EXERCISE OBJECTIVE:
Both the line containing "(487, 300) = (280, 274): orange" and the line containing "(696, 438) = (442, 595): brown eraser -> none" belong to the span. Output exactly that span from the listing below, and nothing outside it.

[Opening DATA IN THIS EXERCISE section]

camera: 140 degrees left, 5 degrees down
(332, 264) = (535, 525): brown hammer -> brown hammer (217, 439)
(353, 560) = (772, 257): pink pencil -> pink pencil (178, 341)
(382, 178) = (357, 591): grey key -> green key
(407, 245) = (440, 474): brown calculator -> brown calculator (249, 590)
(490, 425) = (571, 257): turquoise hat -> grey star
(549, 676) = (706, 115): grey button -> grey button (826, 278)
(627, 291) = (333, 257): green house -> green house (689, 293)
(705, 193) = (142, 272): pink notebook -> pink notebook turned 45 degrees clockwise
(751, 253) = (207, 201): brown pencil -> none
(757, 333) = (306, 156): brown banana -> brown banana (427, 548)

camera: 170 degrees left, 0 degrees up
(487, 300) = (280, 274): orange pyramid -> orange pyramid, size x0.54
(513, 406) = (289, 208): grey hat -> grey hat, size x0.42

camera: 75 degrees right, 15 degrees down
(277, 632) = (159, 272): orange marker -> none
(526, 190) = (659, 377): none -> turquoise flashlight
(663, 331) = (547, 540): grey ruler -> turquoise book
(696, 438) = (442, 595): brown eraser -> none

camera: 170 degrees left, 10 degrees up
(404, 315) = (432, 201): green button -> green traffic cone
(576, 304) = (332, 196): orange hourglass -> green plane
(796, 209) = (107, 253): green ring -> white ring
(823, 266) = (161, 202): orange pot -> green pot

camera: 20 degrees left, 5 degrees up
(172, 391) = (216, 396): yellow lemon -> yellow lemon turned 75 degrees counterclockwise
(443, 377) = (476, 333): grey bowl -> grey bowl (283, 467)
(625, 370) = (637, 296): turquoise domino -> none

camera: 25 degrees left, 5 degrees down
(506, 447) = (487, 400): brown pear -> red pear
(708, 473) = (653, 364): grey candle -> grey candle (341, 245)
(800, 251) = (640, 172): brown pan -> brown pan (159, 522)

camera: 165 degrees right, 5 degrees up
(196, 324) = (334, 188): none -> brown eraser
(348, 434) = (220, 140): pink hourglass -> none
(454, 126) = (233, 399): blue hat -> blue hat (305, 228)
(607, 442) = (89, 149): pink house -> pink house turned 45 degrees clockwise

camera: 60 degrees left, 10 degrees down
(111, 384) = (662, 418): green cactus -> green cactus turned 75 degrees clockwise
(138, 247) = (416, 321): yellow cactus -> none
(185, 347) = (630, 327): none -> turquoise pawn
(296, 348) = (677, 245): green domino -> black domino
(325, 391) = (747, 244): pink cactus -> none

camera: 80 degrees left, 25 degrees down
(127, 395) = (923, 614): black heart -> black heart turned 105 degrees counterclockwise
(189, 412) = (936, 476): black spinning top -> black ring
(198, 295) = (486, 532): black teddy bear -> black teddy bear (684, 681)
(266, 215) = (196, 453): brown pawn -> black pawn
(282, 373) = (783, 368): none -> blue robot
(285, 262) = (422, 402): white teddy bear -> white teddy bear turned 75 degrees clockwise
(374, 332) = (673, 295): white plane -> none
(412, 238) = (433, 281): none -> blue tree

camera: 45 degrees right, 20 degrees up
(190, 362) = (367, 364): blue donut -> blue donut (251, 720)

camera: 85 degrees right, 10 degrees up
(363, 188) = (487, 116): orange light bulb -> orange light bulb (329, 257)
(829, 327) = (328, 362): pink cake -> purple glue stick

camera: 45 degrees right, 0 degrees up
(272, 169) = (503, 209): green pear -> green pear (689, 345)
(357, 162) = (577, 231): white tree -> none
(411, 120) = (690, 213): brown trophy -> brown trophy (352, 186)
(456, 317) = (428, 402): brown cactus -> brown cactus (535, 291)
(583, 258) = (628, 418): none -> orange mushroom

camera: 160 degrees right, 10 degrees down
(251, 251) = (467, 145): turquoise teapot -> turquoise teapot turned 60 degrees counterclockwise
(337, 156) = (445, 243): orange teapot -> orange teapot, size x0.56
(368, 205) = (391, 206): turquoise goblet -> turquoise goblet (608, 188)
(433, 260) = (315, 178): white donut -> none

[Closing DATA IN THIS EXERCISE section]

RESPONSE AREA:
(487, 300) = (280, 274): orange pyramid -> orange pyramid, size x0.54
(513, 406) = (289, 208): grey hat -> grey hat, size x0.42

camera: 75 degrees right, 15 degrees down
(277, 632) = (159, 272): orange marker -> none
(526, 190) = (659, 377): none -> turquoise flashlight
(663, 331) = (547, 540): grey ruler -> turquoise book
(696, 438) = (442, 595): brown eraser -> none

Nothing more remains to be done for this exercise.